Working from the line that contains "Outline any instance of 'benign epithelium'." to the final line, transcribe each line exactly. No pictures belong in the copy.

** start of TASK INPUT **

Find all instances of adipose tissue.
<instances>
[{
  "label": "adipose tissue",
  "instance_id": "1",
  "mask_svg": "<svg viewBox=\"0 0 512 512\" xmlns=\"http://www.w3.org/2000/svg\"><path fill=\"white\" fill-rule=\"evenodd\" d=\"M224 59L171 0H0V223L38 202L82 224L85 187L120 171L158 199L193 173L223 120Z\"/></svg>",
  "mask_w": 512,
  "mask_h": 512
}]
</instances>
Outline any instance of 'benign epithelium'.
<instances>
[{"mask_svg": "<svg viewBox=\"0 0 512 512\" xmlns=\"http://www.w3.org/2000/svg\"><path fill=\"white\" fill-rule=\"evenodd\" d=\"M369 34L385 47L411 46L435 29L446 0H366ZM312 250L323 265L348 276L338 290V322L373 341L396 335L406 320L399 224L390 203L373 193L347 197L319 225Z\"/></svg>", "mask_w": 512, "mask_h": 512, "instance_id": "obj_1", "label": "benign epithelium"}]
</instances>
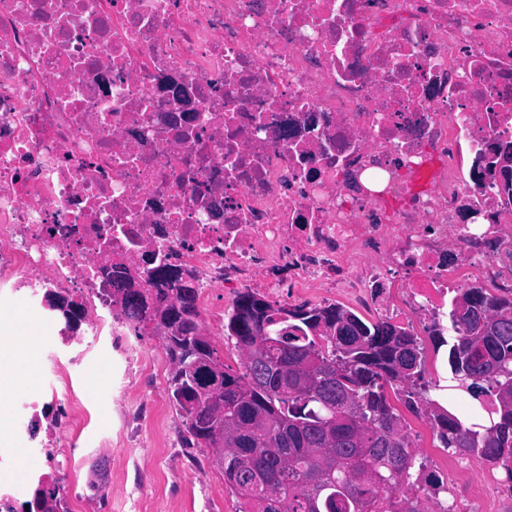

** end of TASK INPUT **

* ANSWER IN FULL
Outline any instance of 'benign epithelium'.
<instances>
[{"mask_svg": "<svg viewBox=\"0 0 512 512\" xmlns=\"http://www.w3.org/2000/svg\"><path fill=\"white\" fill-rule=\"evenodd\" d=\"M369 34L385 47L411 46L435 29L446 0H366ZM312 250L323 265L348 276L338 290V322L373 341L396 335L406 320L399 224L390 203L373 193L347 197L319 225Z\"/></svg>", "mask_w": 512, "mask_h": 512, "instance_id": "obj_1", "label": "benign epithelium"}]
</instances>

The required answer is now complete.